Items listed in a dataset ▸

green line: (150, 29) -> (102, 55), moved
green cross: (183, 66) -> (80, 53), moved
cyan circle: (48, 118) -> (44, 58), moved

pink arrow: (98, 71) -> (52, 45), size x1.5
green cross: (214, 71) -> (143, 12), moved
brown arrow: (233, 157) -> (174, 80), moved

Directions ▸
Please output all the lines above exactly as given.

Task output ▸
green line: (150, 29) -> (102, 55), moved
green cross: (183, 66) -> (80, 53), moved
cyan circle: (48, 118) -> (44, 58), moved

pink arrow: (98, 71) -> (52, 45), size x1.5
green cross: (214, 71) -> (143, 12), moved
brown arrow: (233, 157) -> (174, 80), moved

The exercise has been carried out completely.